* [PROBLEM DETAILS] Each line of the data holding "AGND" should be found and copied.

********************

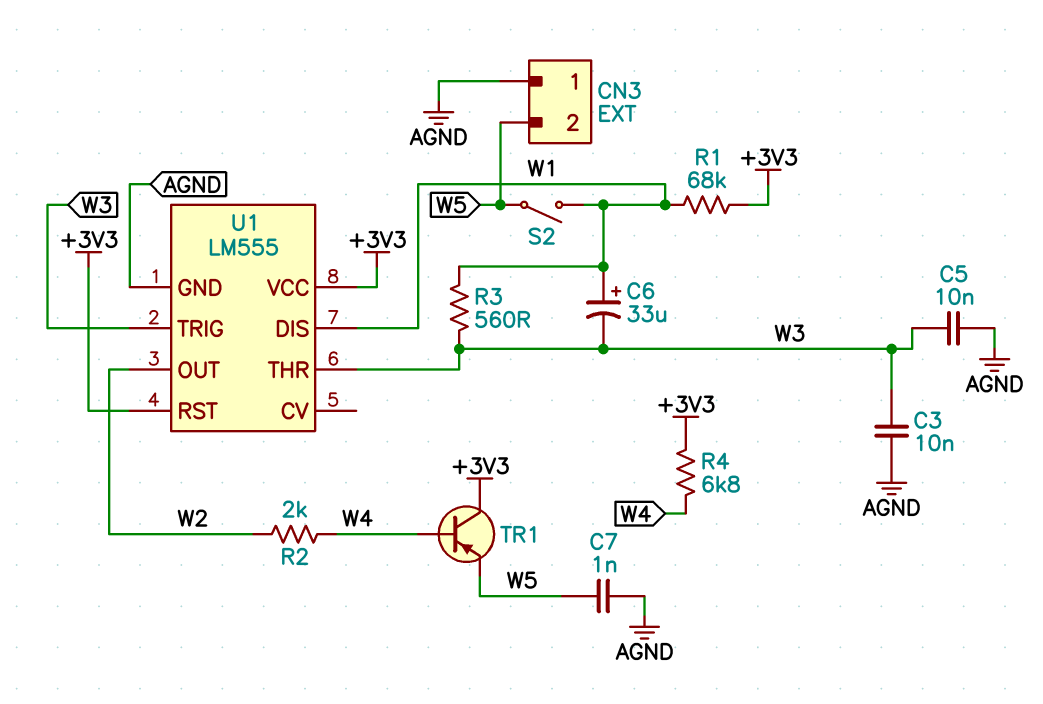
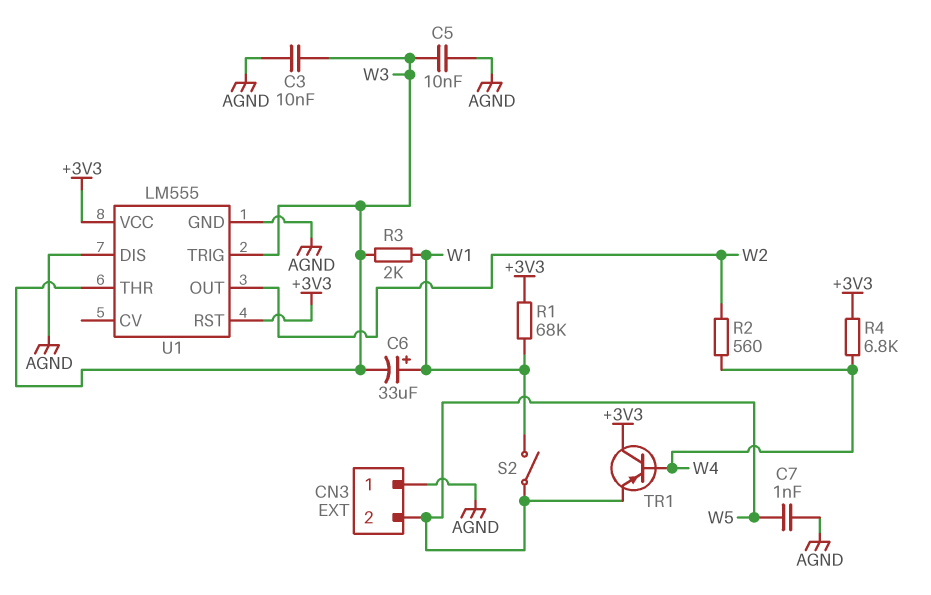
R2: 2k (W2, W4) -> 560 (W2, W4)
R3: 560 (W1, W3) -> 2k (W1, W3)
U1 pin DIS: W1 -> AGND

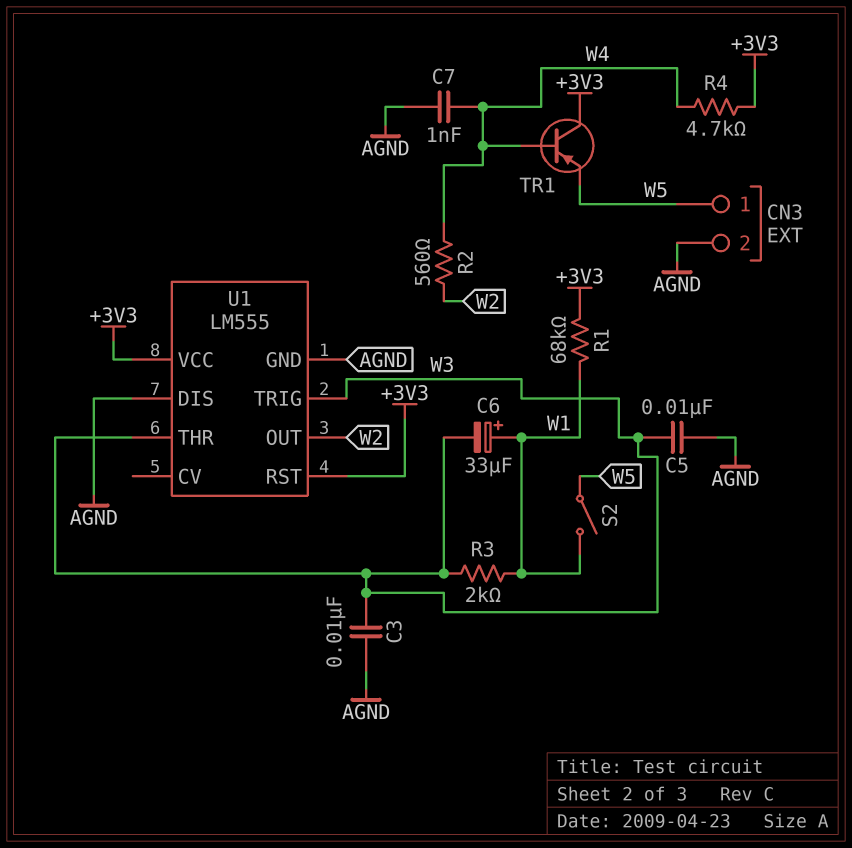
C7: 1nF (AGND, W5) -> 1nF (AGND, W4)
CN3 pin 1: AGND -> W5
CN3 pin 2: W5 -> AGND
R4: 6.8k (+3V3, W4) -> 4.7k (+3V3, W4)

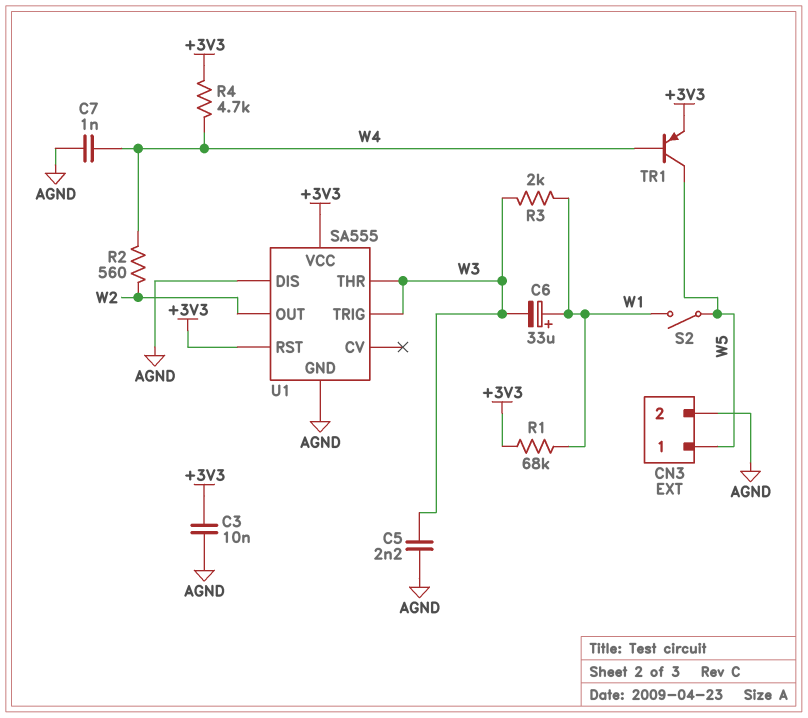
C3: 10nF (AGND, W3) -> 10nF (+3V3, AGND)
C5: 10nF (AGND, W3) -> 2.2nF (AGND, W3)
TR1: PNP (B W4, C +3V3, E W5) -> PNP (B W4, C W5, E +3V3)
U1: LM555 -> SA555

********************

* [WRITTEN ANSWER]
U1 pin DIS: W1 -> AGND
C7: 1nF (AGND, W5) -> 1nF (AGND, W4)
CN3 pin 1: AGND -> W5
CN3 pin 2: W5 -> AGND
C3: 10nF (AGND, W3) -> 10nF (+3V3, AGND)
C5: 10nF (AGND, W3) -> 2.2nF (AGND, W3)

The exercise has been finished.